**Coordinate-based change listings**
[Start of section]
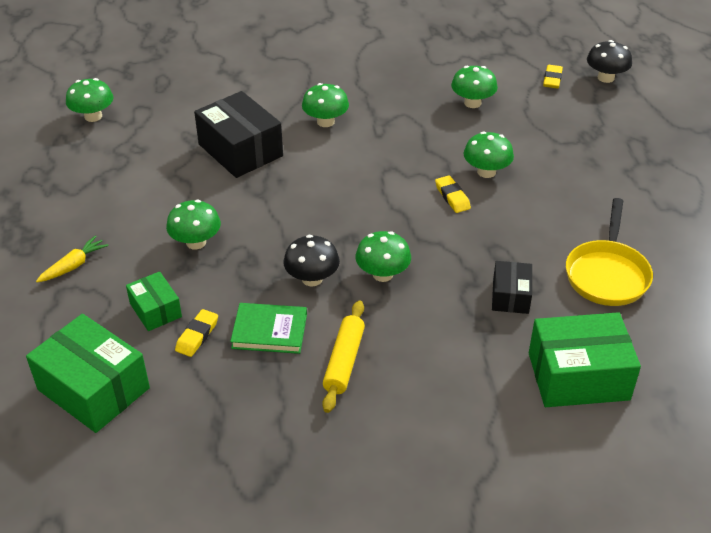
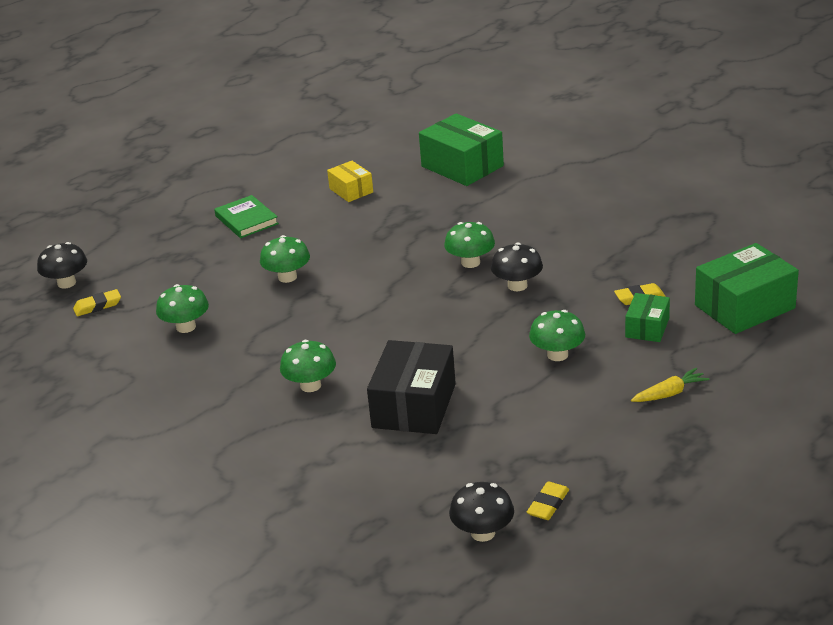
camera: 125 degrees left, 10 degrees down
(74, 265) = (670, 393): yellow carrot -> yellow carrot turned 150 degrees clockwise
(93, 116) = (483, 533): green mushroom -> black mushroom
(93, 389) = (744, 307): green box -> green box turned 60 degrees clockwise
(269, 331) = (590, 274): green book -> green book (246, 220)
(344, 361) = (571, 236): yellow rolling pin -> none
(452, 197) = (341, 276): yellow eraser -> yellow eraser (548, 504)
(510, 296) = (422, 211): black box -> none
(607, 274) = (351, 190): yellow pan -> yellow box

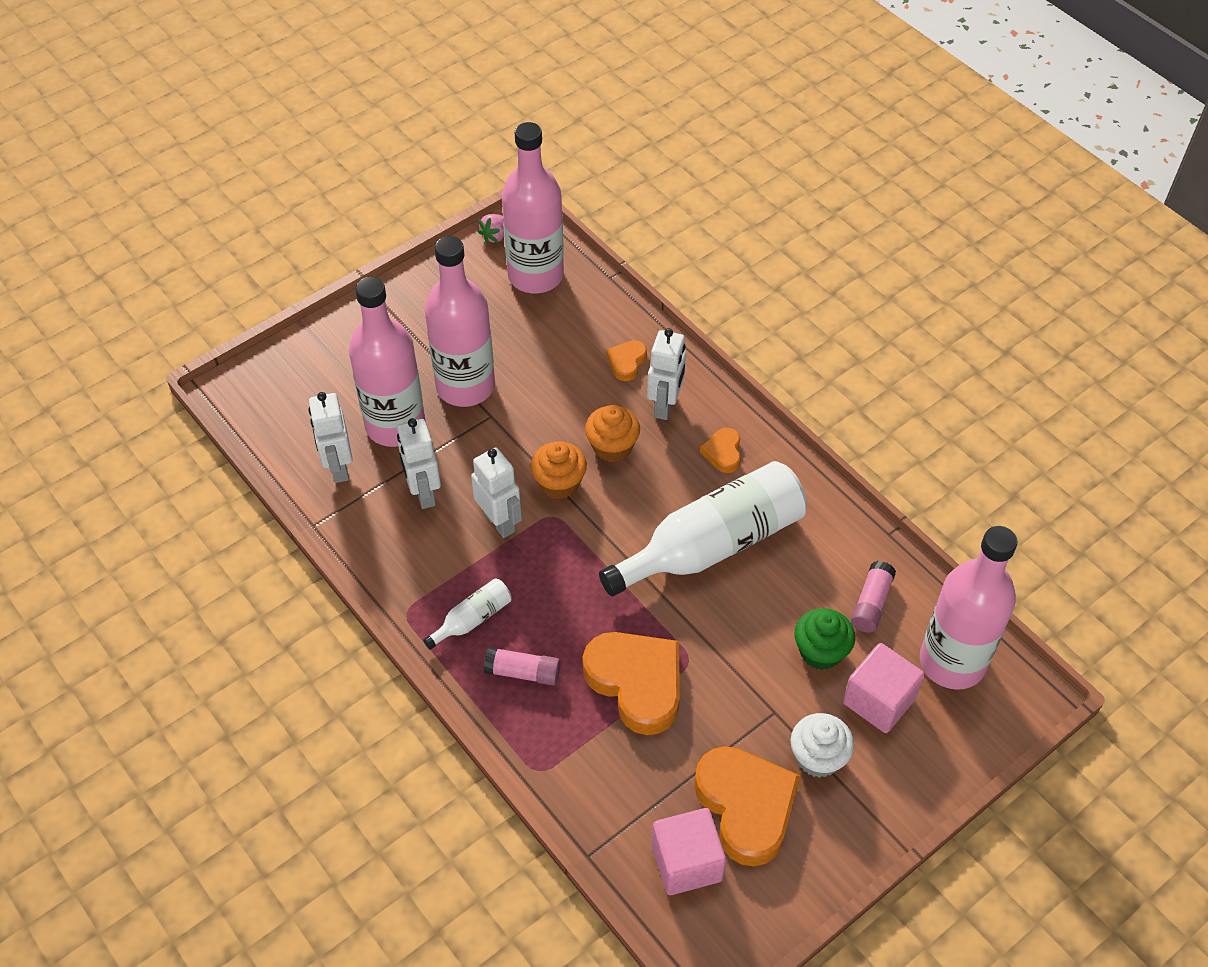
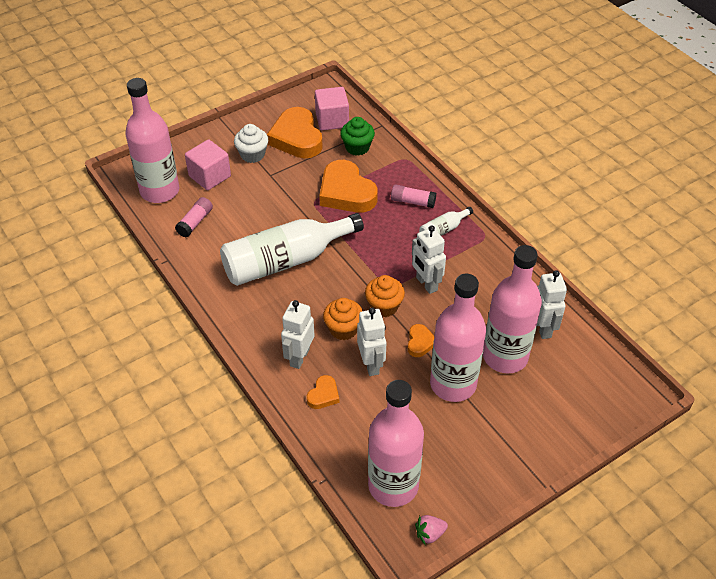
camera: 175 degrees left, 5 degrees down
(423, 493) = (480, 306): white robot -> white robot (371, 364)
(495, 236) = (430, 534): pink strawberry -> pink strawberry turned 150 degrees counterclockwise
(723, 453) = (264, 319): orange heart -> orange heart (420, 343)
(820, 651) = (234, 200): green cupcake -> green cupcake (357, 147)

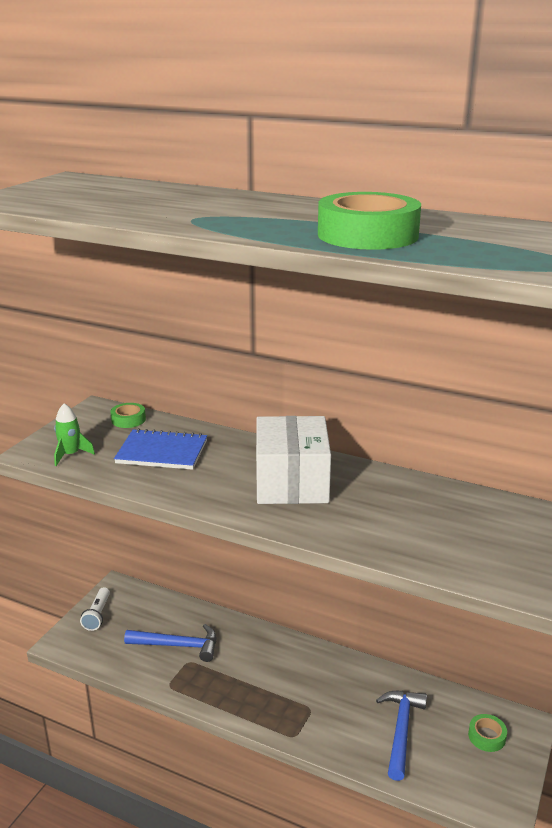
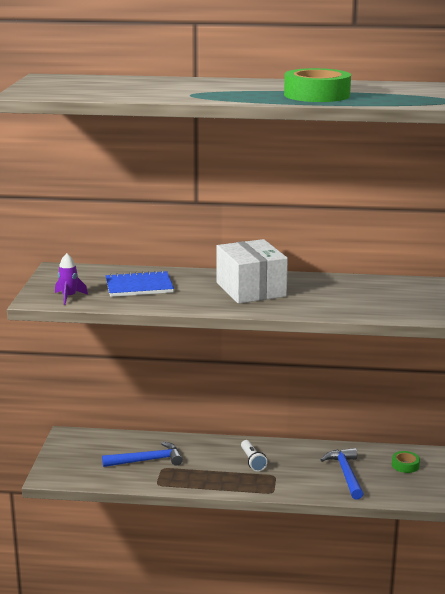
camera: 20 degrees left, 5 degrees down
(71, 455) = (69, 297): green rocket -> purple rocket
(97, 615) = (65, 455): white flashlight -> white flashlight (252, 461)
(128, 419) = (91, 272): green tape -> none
[End of section]
**Work required**
Every line in the data that holds the string "green" should be copied.

**Answer section**
(93, 116) = (483, 533): green mushroom -> black mushroom
(93, 389) = (744, 307): green box -> green box turned 60 degrees clockwise
(269, 331) = (590, 274): green book -> green book (246, 220)
(820, 651) = (234, 200): green cupcake -> green cupcake (357, 147)
(71, 455) = (69, 297): green rocket -> purple rocket
(128, 419) = (91, 272): green tape -> none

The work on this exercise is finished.